#### [Task brief]
Print the records below exactly; all of them are needed.
◆ ◆ ◆ ◆ ◆ ◆ ◆
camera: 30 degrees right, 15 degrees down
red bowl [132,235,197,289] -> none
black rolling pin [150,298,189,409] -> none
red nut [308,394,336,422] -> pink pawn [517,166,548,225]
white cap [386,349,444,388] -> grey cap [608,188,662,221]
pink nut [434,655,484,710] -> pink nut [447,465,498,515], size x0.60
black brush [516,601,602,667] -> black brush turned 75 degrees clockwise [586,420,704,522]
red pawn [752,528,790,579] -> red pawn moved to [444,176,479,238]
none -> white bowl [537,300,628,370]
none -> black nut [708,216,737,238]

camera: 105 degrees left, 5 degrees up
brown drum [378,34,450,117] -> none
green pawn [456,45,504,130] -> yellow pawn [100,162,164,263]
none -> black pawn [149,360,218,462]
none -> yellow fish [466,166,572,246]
◆ ◆ ◆ ◆ ◆ ◆ ◆
#### [Problem solution]
camera: 30 degrees right, 15 degrees down
red bowl [132,235,197,289] -> none
black rolling pin [150,298,189,409] -> none
red nut [308,394,336,422] -> pink pawn [517,166,548,225]
white cap [386,349,444,388] -> grey cap [608,188,662,221]
pink nut [434,655,484,710] -> pink nut [447,465,498,515], size x0.60
black brush [516,601,602,667] -> black brush turned 75 degrees clockwise [586,420,704,522]
red pawn [752,528,790,579] -> red pawn moved to [444,176,479,238]
none -> white bowl [537,300,628,370]
none -> black nut [708,216,737,238]

camera: 105 degrees left, 5 degrees up
brown drum [378,34,450,117] -> none
green pawn [456,45,504,130] -> yellow pawn [100,162,164,263]
none -> black pawn [149,360,218,462]
none -> yellow fish [466,166,572,246]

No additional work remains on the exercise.